TASK DIRECTIONS: Please restate every line below exactly, without any pictures.
[Opening SUPPLIED ENTRIES section]
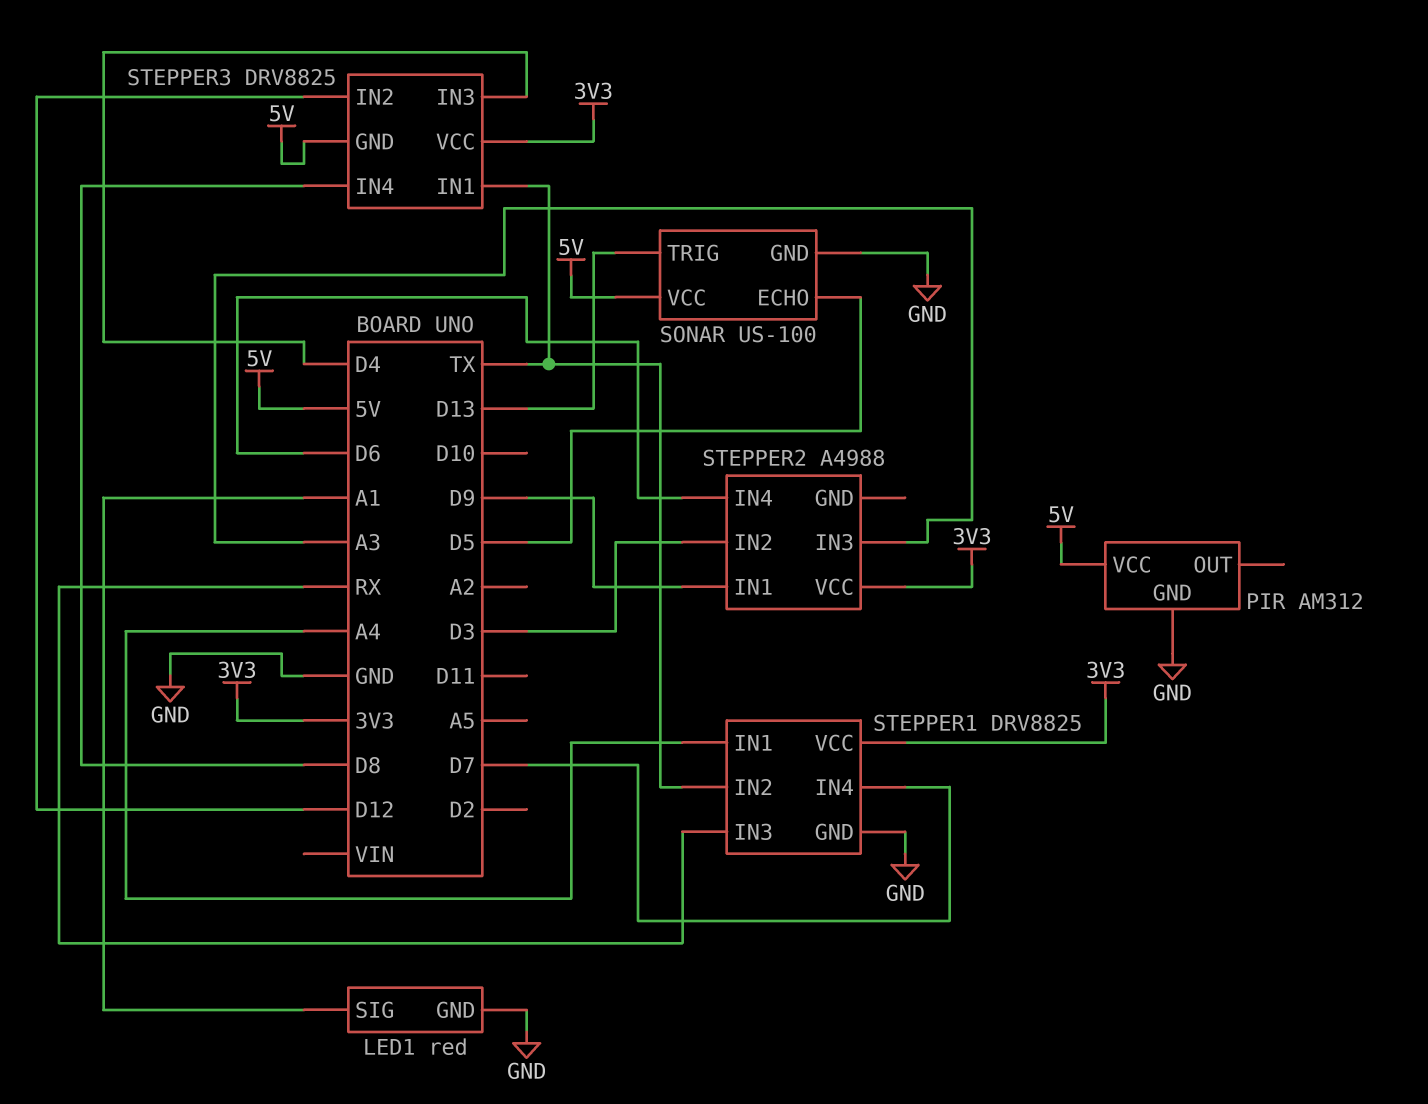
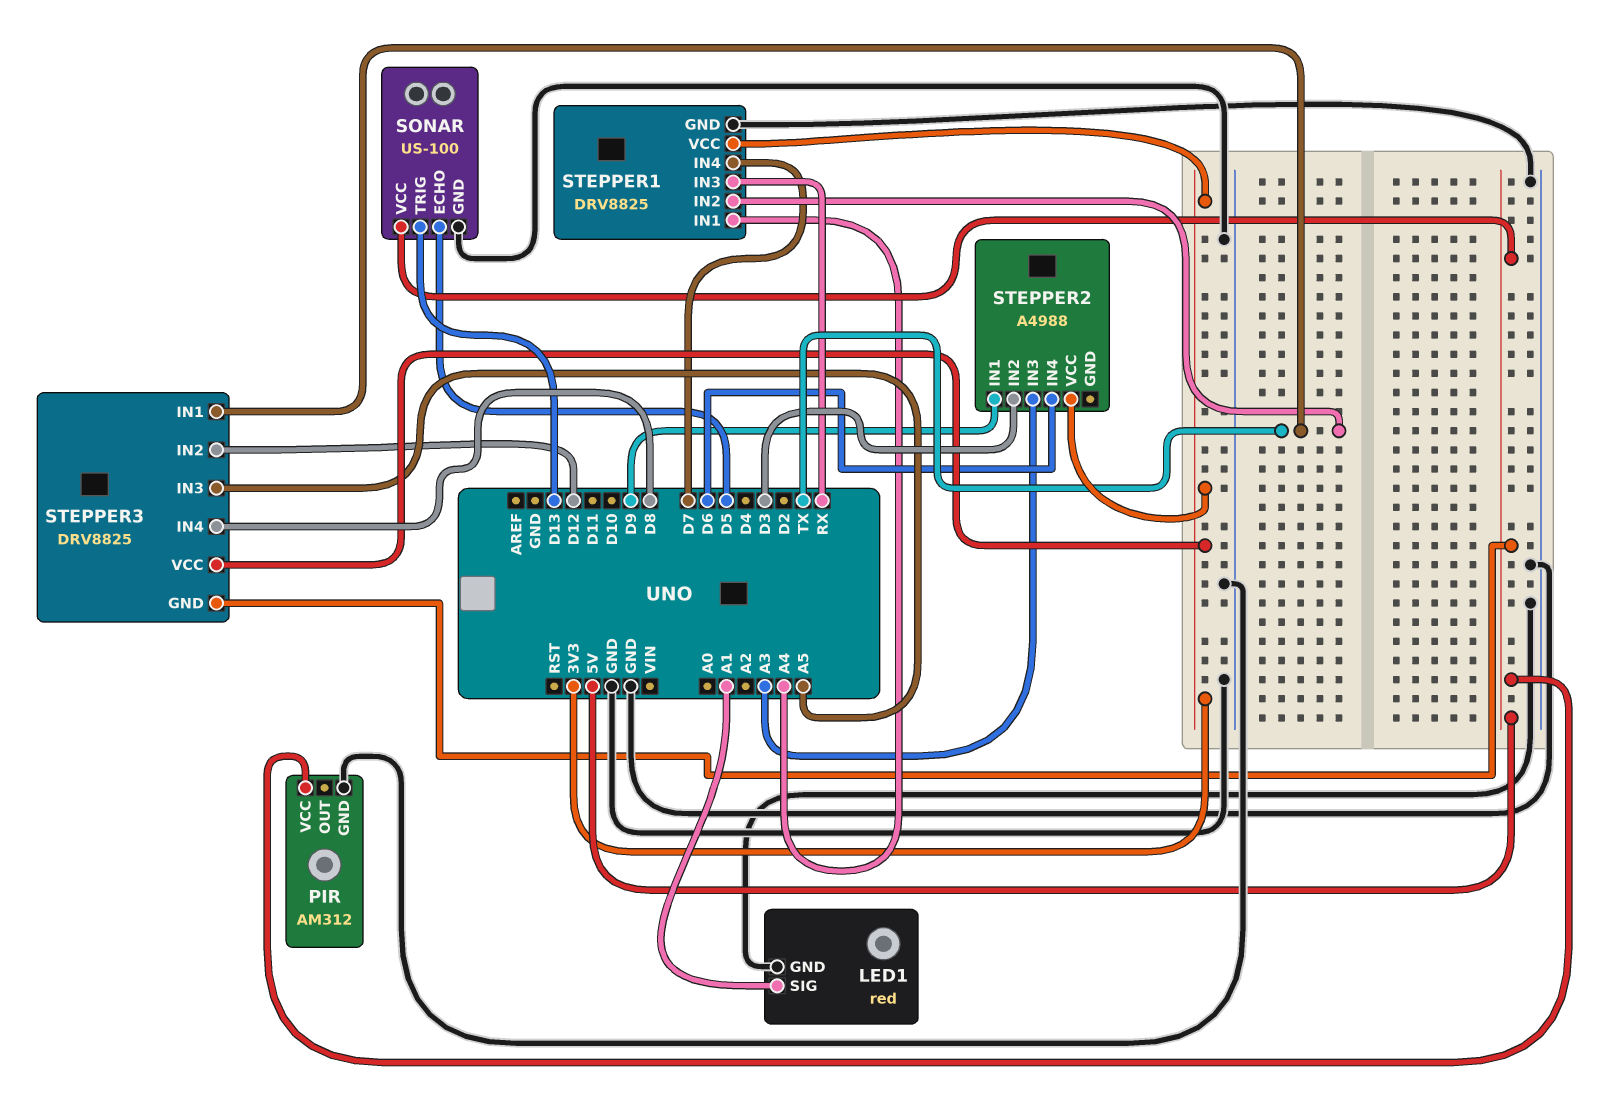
STEPPER3 pin IN3: D4 -> A5

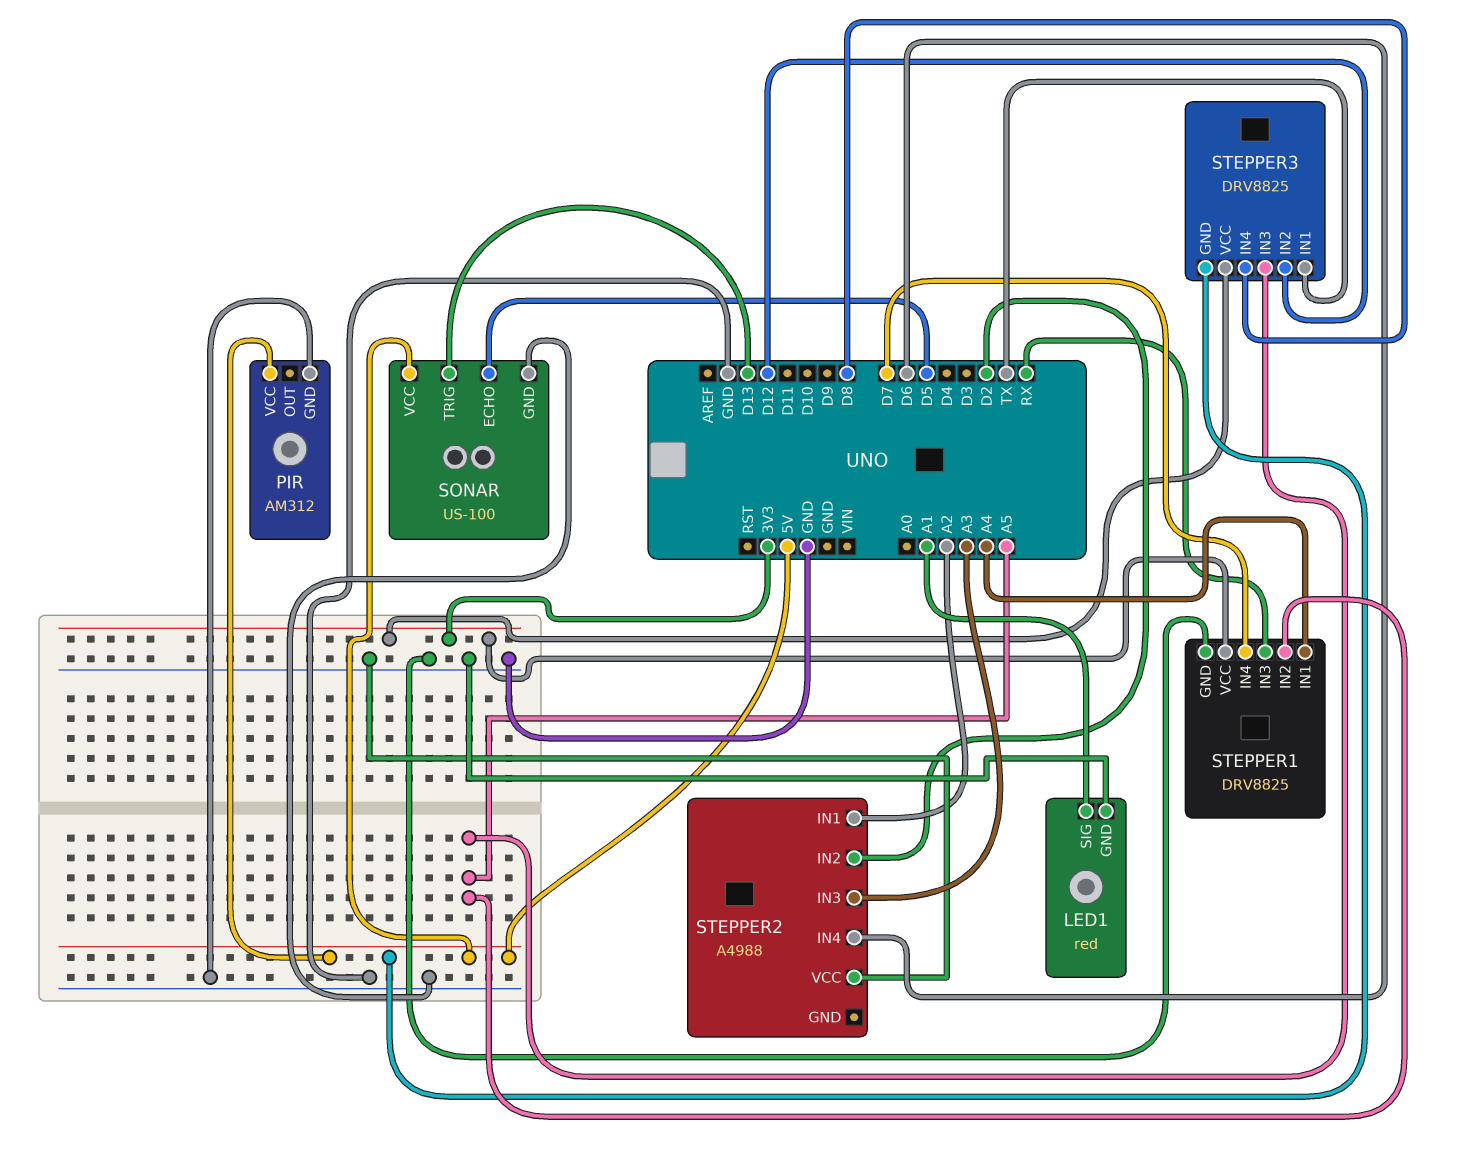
STEPPER1 pin IN2: TX -> A5
STEPPER2 pin IN1: D9 -> A2
STEPPER2 pin IN2: D3 -> D2
STEPPER2 pin VCC: 3V3 -> GND

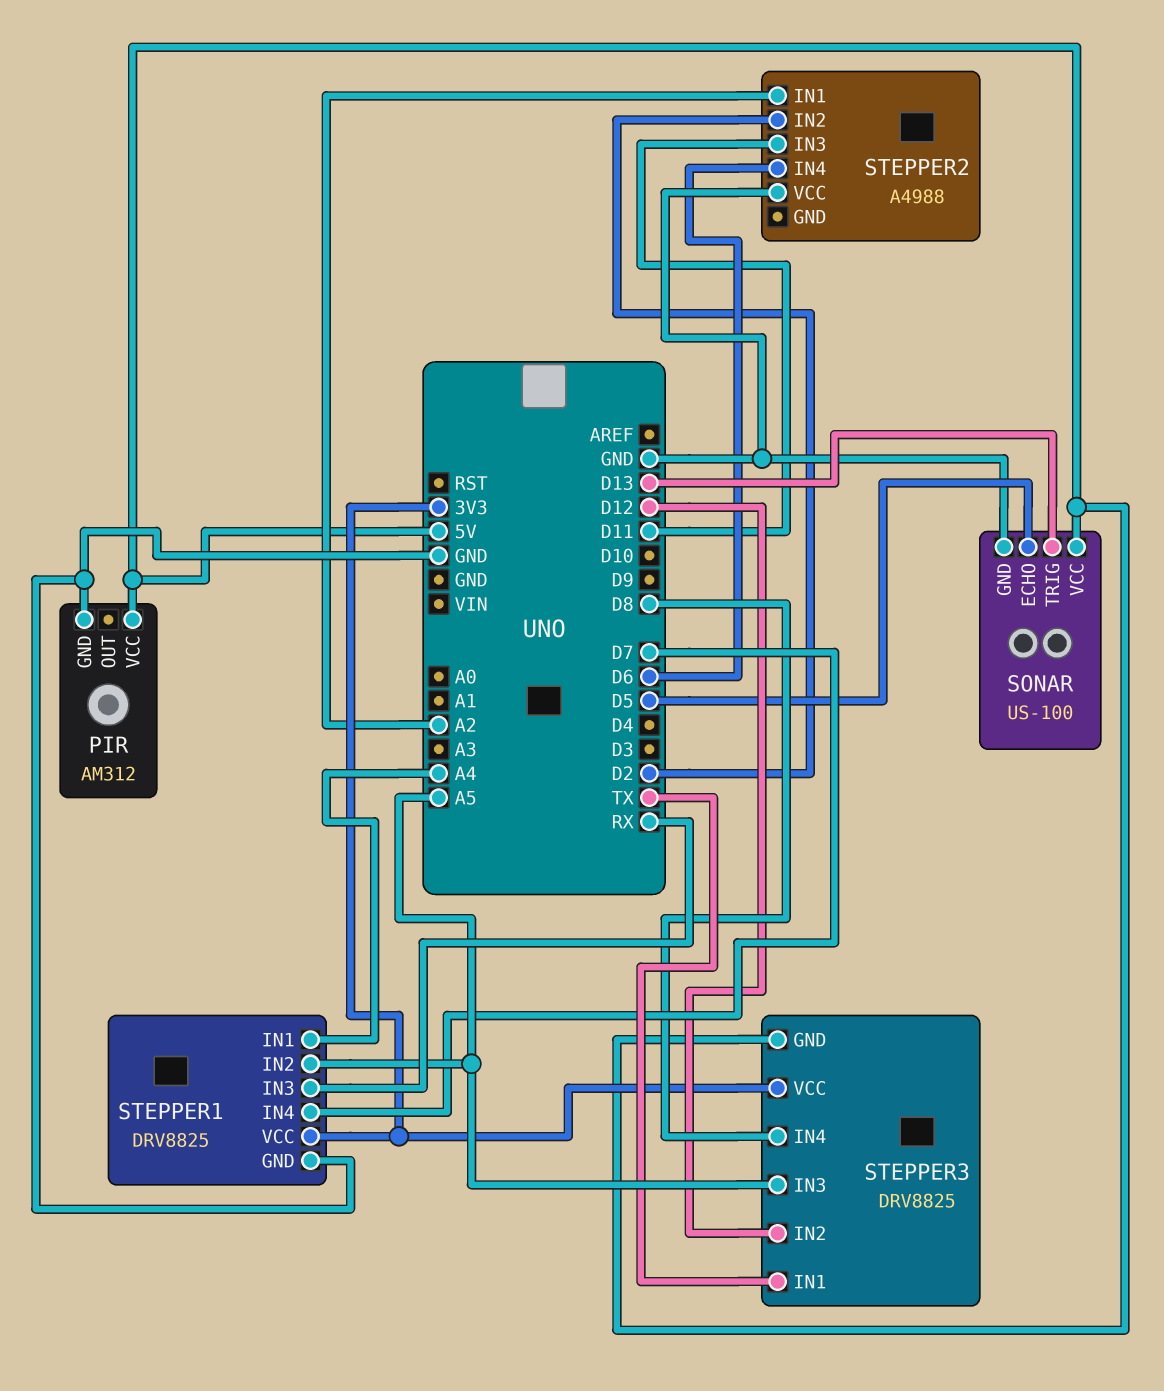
LED1: red -> none
LED1 pin GND: GND -> none
LED1 pin SIG: A1 -> none
STEPPER2 pin IN3: A3 -> D11

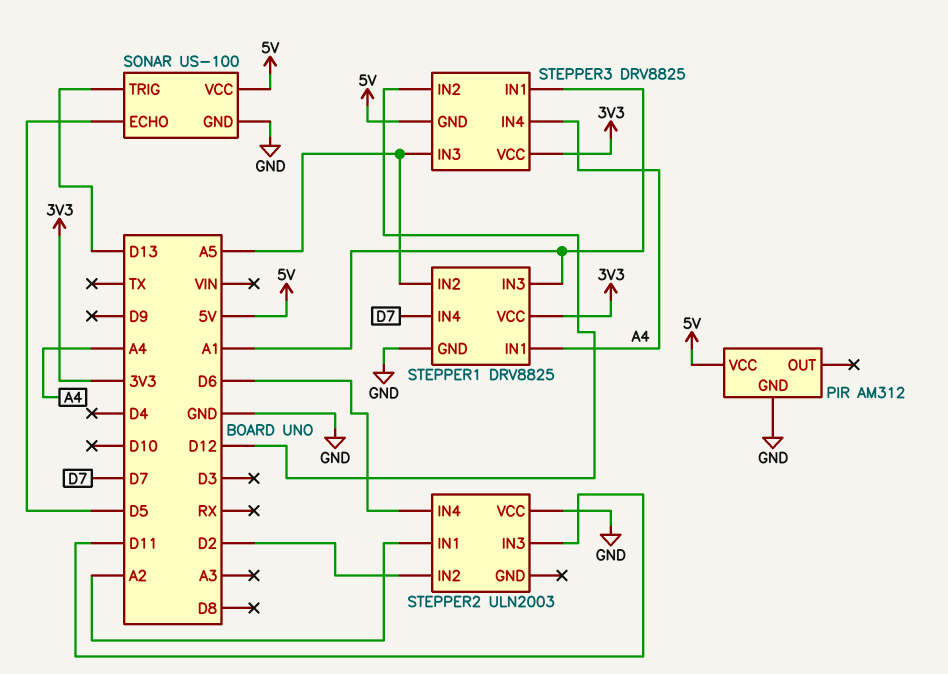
STEPPER1 pin IN3: RX -> A1
STEPPER2: A4988 -> ULN2003
STEPPER3 pin IN1: TX -> A1
STEPPER3 pin IN4: D8 -> A4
[Closing SUPPLIED ENTRIES section]
TASK RESPONSE:
STEPPER3 pin IN3: D4 -> A5

STEPPER1 pin IN2: TX -> A5
STEPPER2 pin IN1: D9 -> A2
STEPPER2 pin IN2: D3 -> D2
STEPPER2 pin VCC: 3V3 -> GND

LED1: red -> none
LED1 pin GND: GND -> none
LED1 pin SIG: A1 -> none
STEPPER2 pin IN3: A3 -> D11

STEPPER1 pin IN3: RX -> A1
STEPPER2: A4988 -> ULN2003
STEPPER3 pin IN1: TX -> A1
STEPPER3 pin IN4: D8 -> A4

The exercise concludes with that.